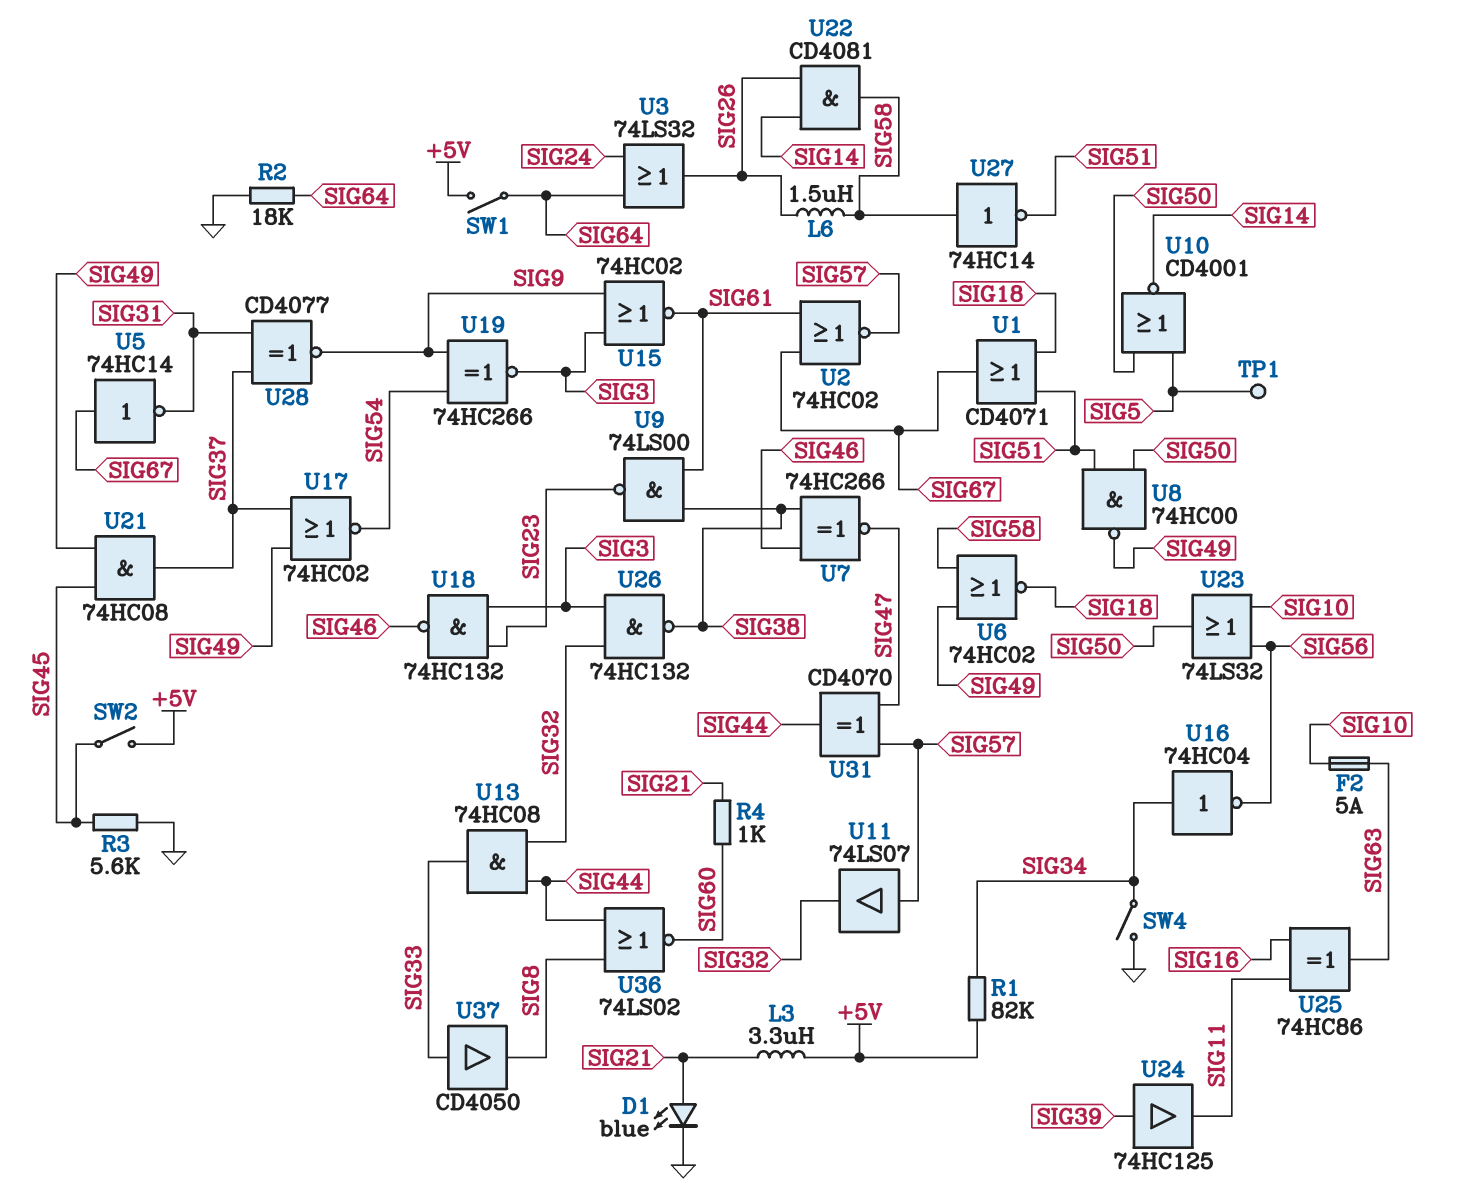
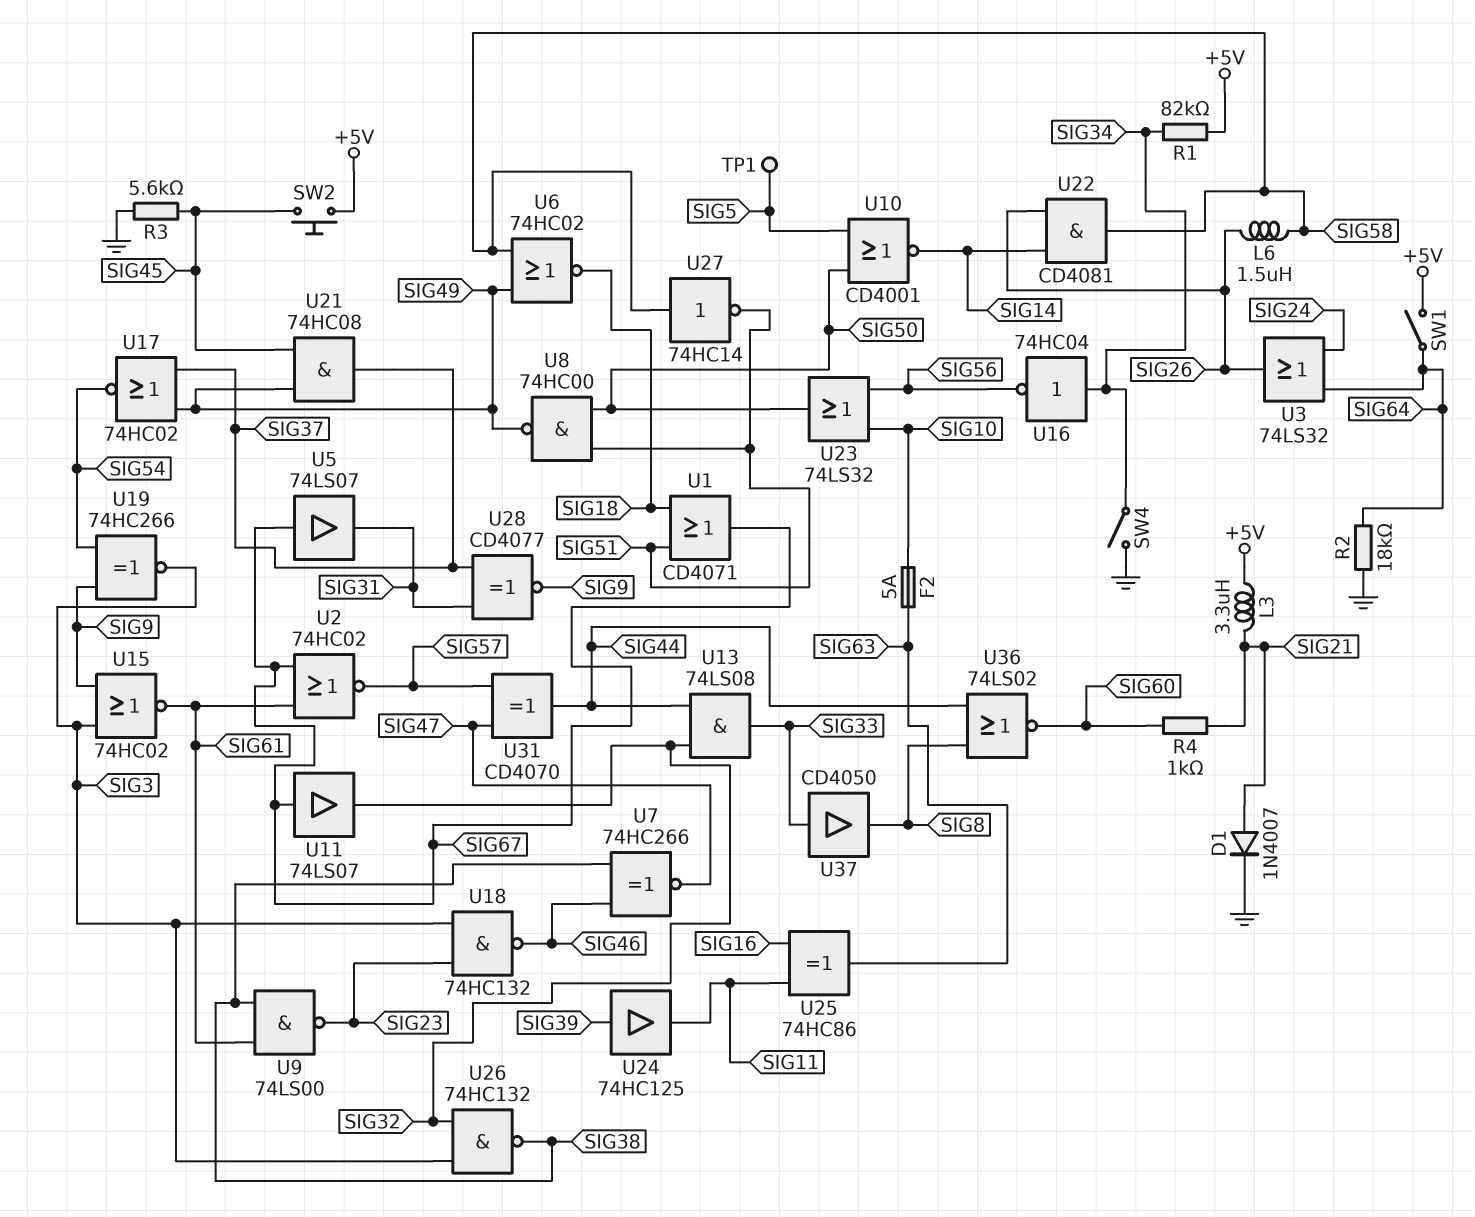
D1: LED blue (A SIG21, K GND) -> diode 1N4007 (A SIG21, K GND)
SW2: switch (+5V, SIG45) -> button (+5V, SIG45)
U5: NOT 74HC14 (in SIG67, out SIG31) -> buffer 74LS07 (in SIG67, out SIG31)
U11: buffer 74LS07 (in SIG57, out SIG32) -> buffer 74LS07 (in SIG67, out SIG32)
U13: AND 74HC08 (in SIG32, in SIG44, out SIG33) -> AND 74LS08 (in SIG32, in SIG44, out SIG33)

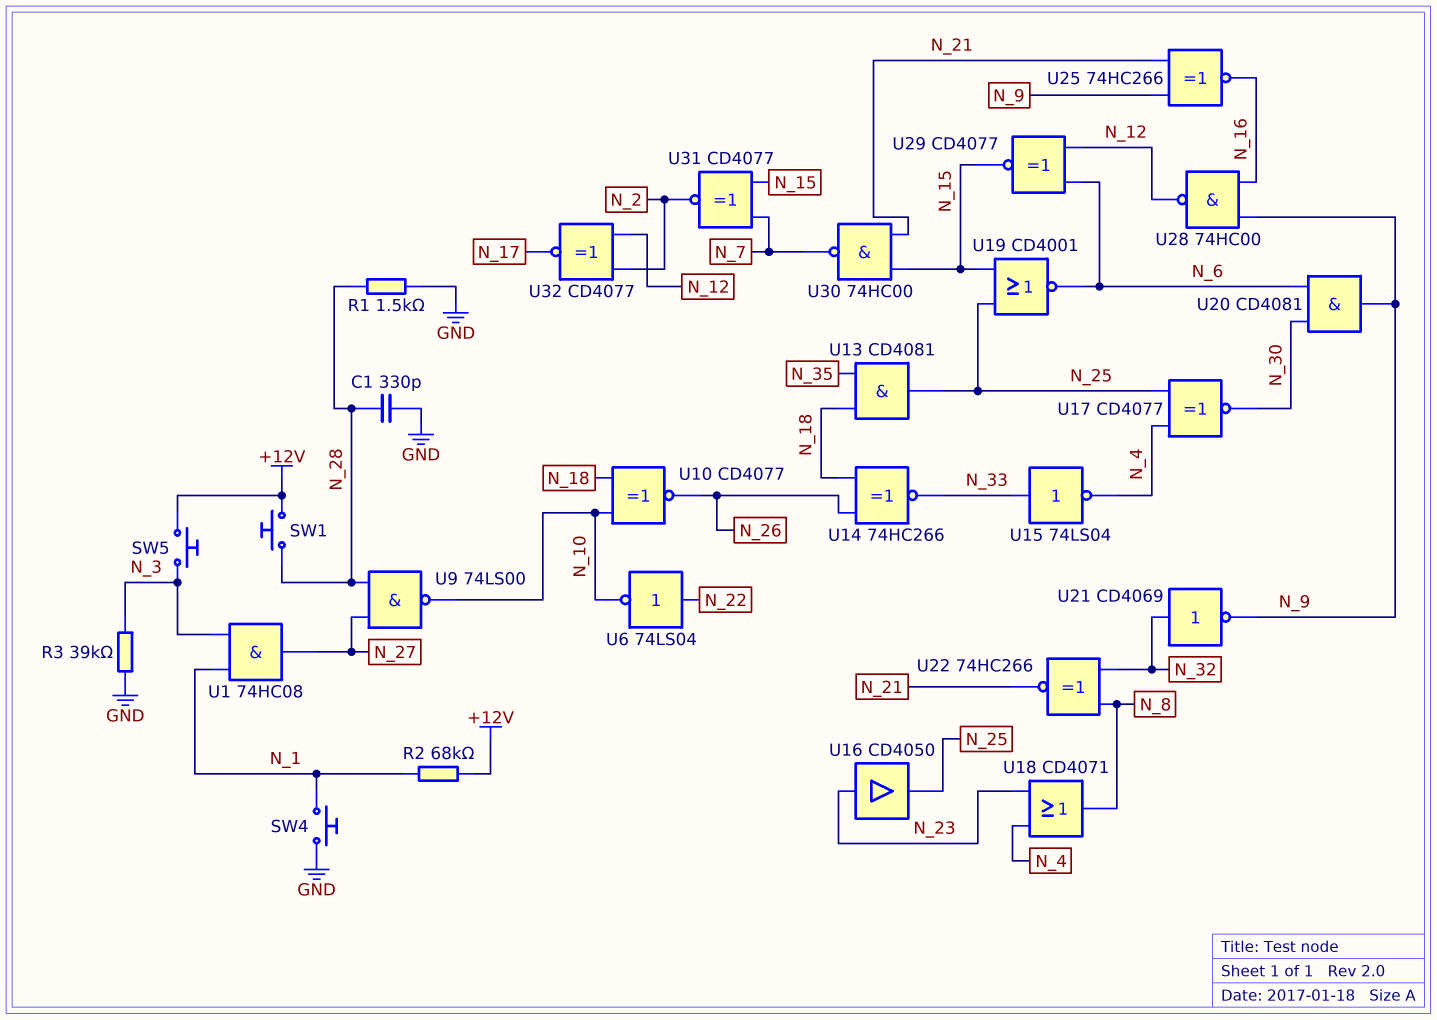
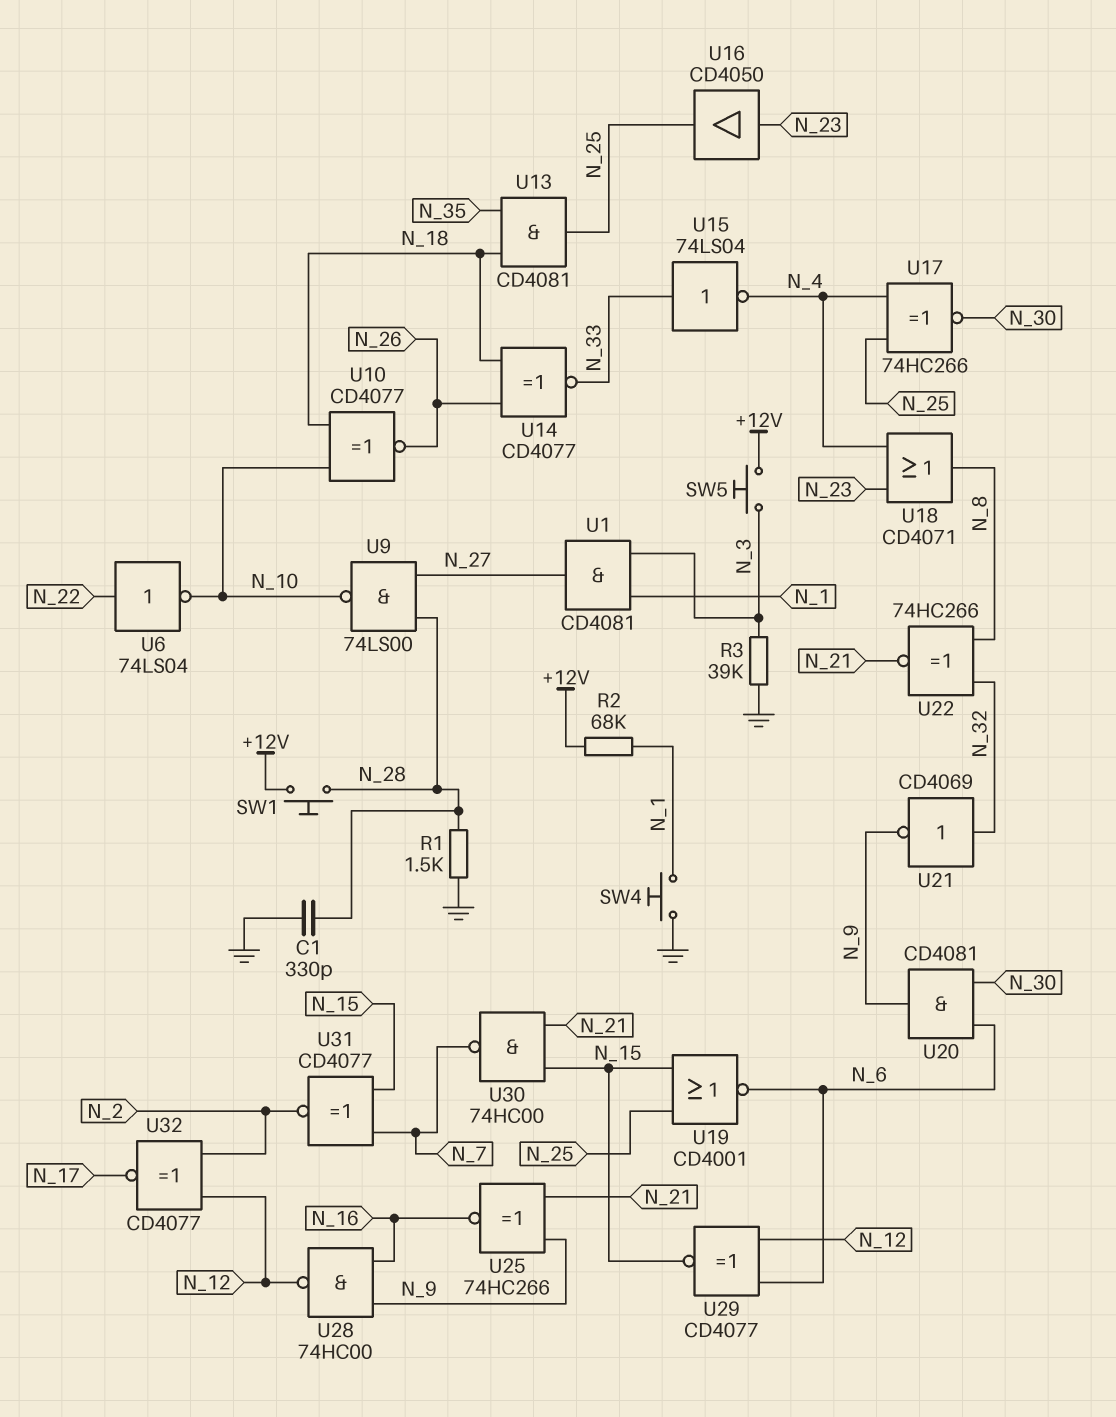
U1: AND 74HC08 (in N_1, in N_3, out N_27) -> AND CD4081 (in N_1, in N_3, out N_27)
U14: XNOR 74HC266 (in N_18, in N_26, out N_33) -> XNOR CD4077 (in N_18, in N_26, out N_33)
U17: XNOR CD4077 (in N_4, in N_25, out N_30) -> XNOR 74HC266 (in N_4, in N_25, out N_30)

-.-.-

§ **Exercise requirements**:
The answer must be a single number: the count of lines in the data that include the word "buffer".

§ **Reply to the task**:
2